Start of Entries provided
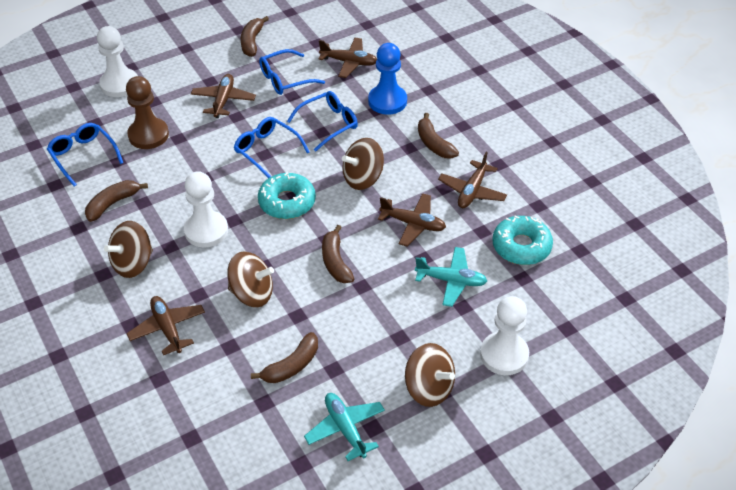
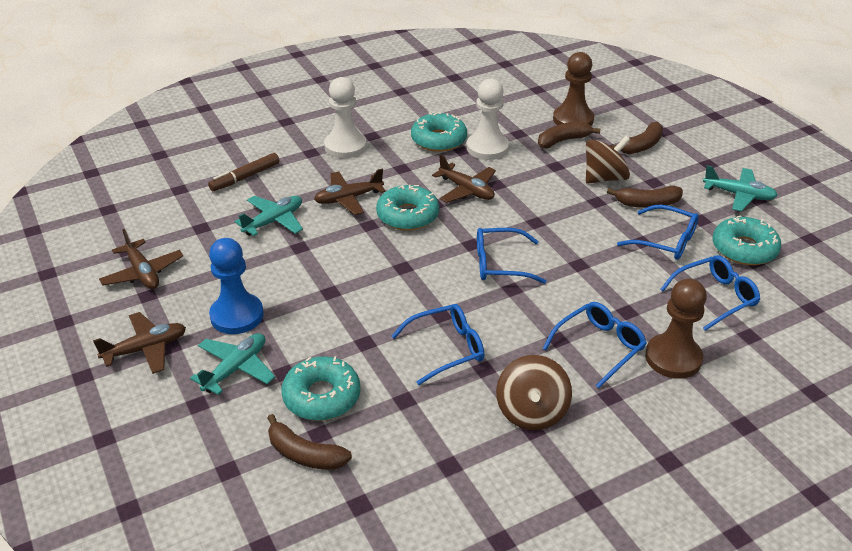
blue glasses: 4 -> 5
brown banana: 5 -> 4
brown marker: 0 -> 1
brown pawn: 1 -> 2
brown plane: 5 -> 4
brown spinning top: 4 -> 2
turquoise donut: 2 -> 4
turquoise plane: 2 -> 3
white pawn: 3 -> 2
End of Entries provided
What needs to be done: The line that contains "brown marker: 0 -> 1", the final line of the listing, and every line between them are to be retyped exactly; nothing else.

Answer for this exercise:
brown marker: 0 -> 1
brown pawn: 1 -> 2
brown plane: 5 -> 4
brown spinning top: 4 -> 2
turquoise donut: 2 -> 4
turquoise plane: 2 -> 3
white pawn: 3 -> 2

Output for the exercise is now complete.